Start of Input data

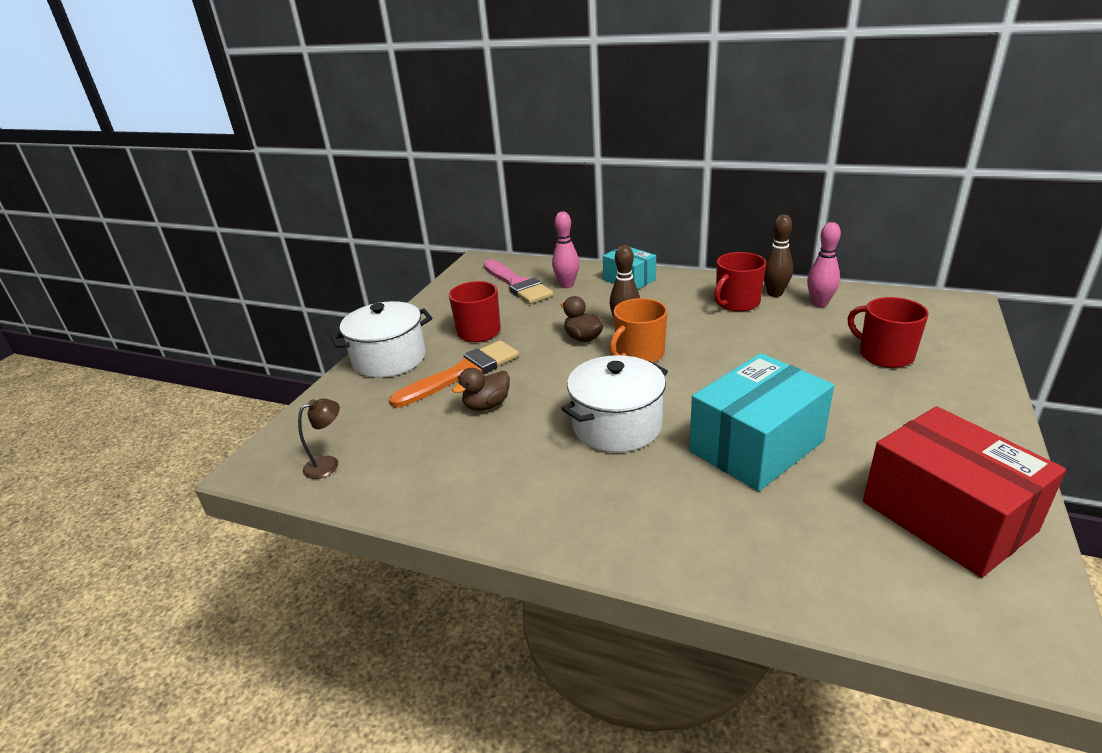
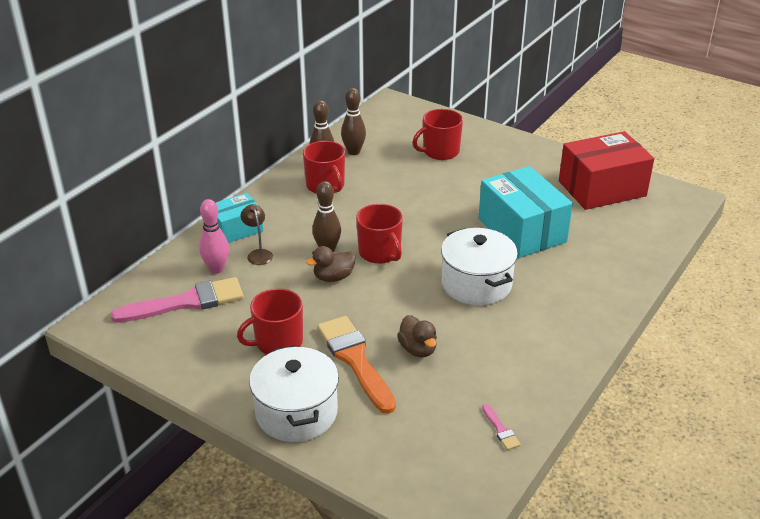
camera: 80 degrees left, 5 degrees up
brown lamp [298,399,340,479] -> brown lamp moved to [241,204,273,265]
orange mug [609,298,667,363] -> red mug [356,204,403,264]
pink bowling pin [807,222,841,307] -> brown bowling pin [341,88,366,155]
none -> pink brush [482,404,521,450]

End of Input data

I'd like every record above written out again exactly, without the pictures.

camera: 80 degrees left, 5 degrees up
brown lamp [298,399,340,479] -> brown lamp moved to [241,204,273,265]
orange mug [609,298,667,363] -> red mug [356,204,403,264]
pink bowling pin [807,222,841,307] -> brown bowling pin [341,88,366,155]
none -> pink brush [482,404,521,450]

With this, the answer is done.